═══ Dataset content ═══
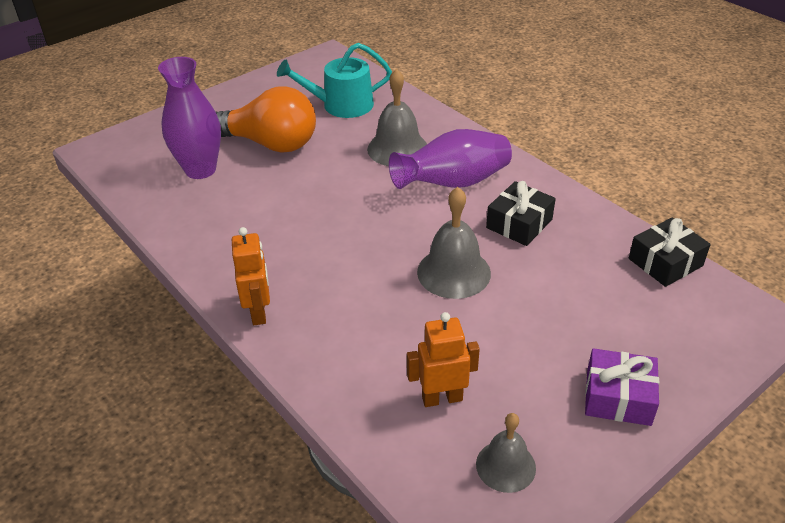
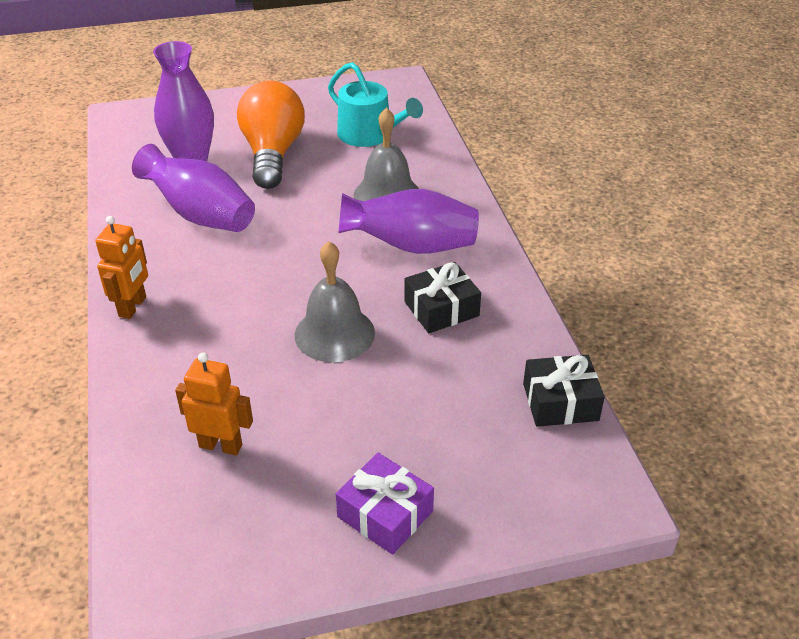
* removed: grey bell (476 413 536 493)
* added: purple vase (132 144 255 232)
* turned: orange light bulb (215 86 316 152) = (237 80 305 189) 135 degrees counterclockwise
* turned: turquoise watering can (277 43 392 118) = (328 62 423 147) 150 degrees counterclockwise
═══
# [About this task]
Read the data above. Pull out each line in which the string "turned" appears.

# [Answer space]
* turned: orange light bulb (215 86 316 152) = (237 80 305 189) 135 degrees counterclockwise
* turned: turquoise watering can (277 43 392 118) = (328 62 423 147) 150 degrees counterclockwise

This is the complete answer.